━━━━━ PROVIDED RECORDS
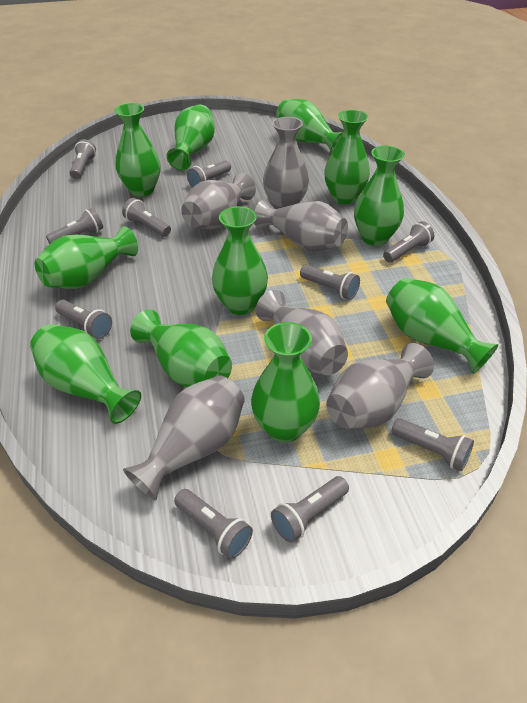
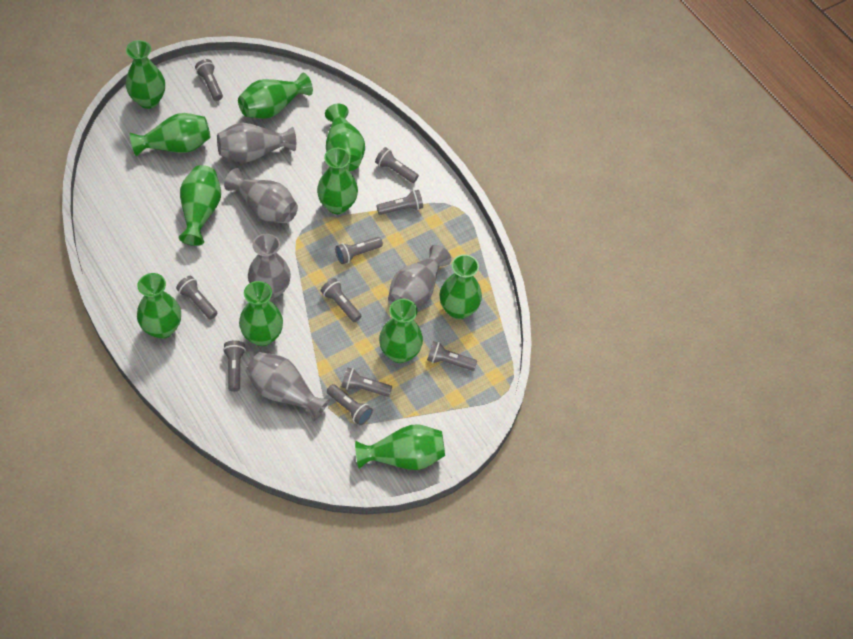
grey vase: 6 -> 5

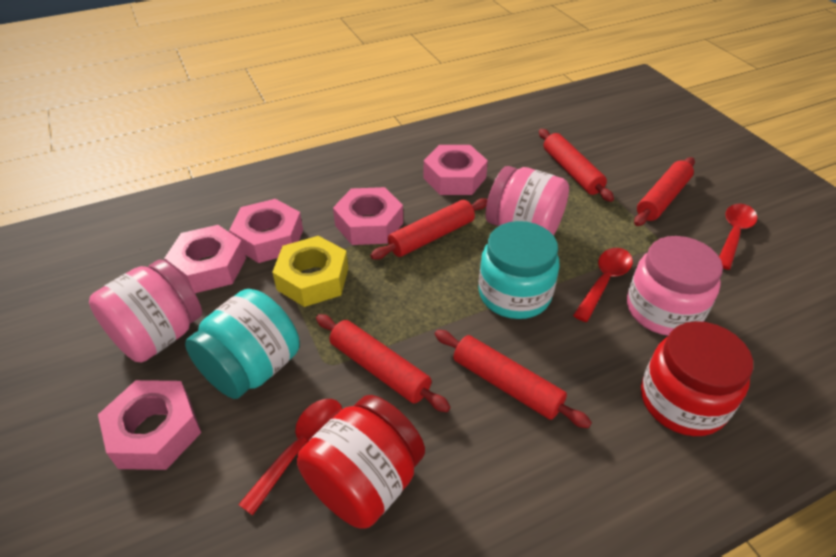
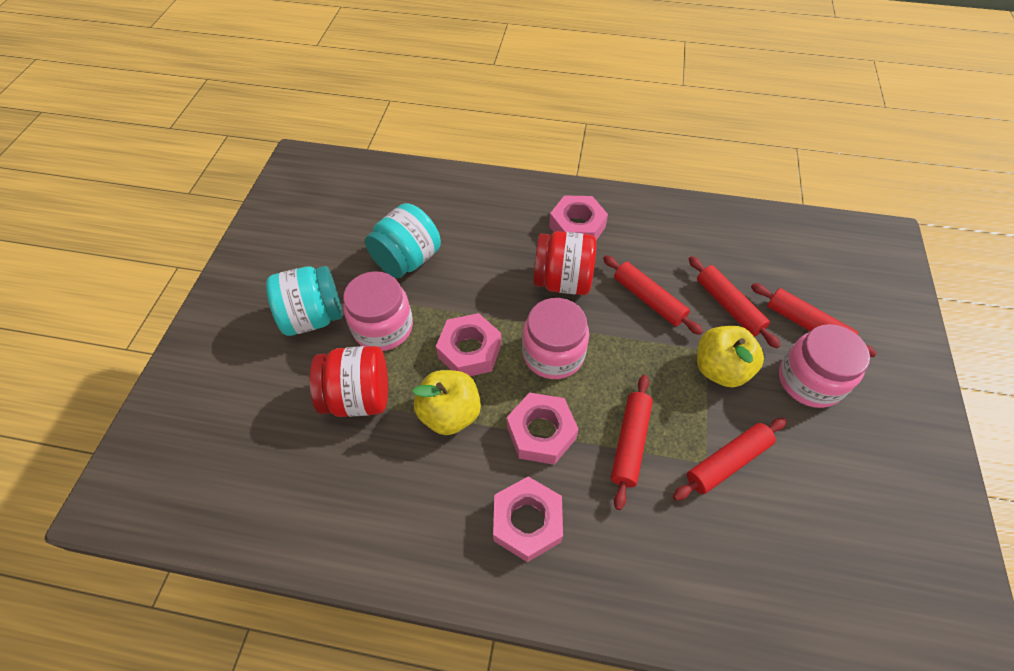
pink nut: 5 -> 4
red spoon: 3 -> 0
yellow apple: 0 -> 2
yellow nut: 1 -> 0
━━━━━━━━━━
> [EXERCISE DESCRIPTION]
Without copying the pictures, transcribe the entries exactly.

> [COMPLETED EXERCISE]
grey vase: 6 -> 5

pink nut: 5 -> 4
red spoon: 3 -> 0
yellow apple: 0 -> 2
yellow nut: 1 -> 0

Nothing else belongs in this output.